__What is being asked__. Go through the data below. List every line that holds the word "yellow".

__Source material__.
=======
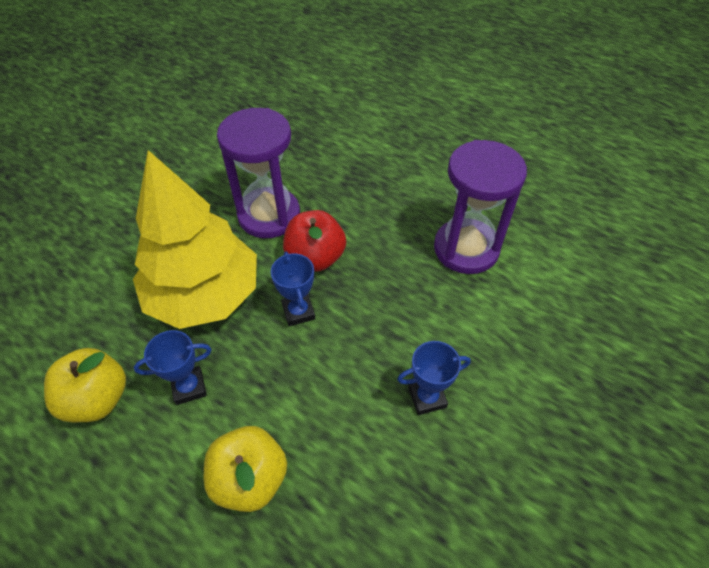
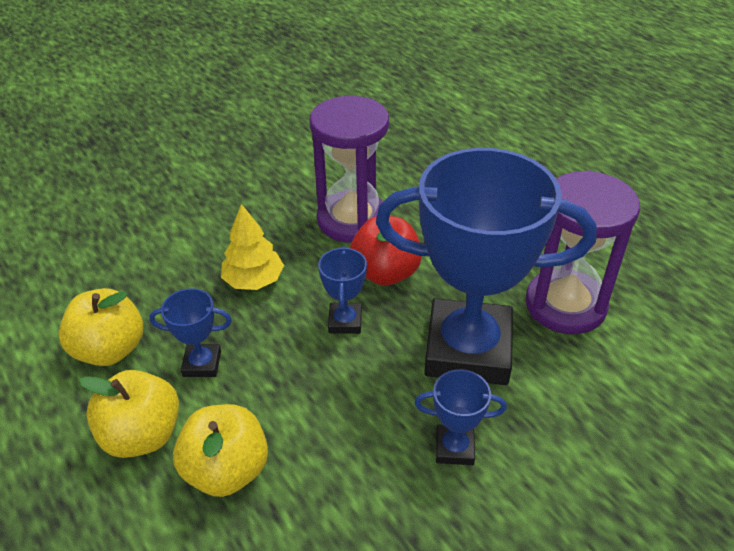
camera: 20 degrees right, 10 degrees down
yellow tree [133,150,257,329] -> yellow tree [221,204,284,290], size x0.48
none -> yellow apple [79,370,179,458]
none -> blue trophy [376,148,597,385]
=======
__Answer below__.
yellow tree [133,150,257,329] -> yellow tree [221,204,284,290], size x0.48
none -> yellow apple [79,370,179,458]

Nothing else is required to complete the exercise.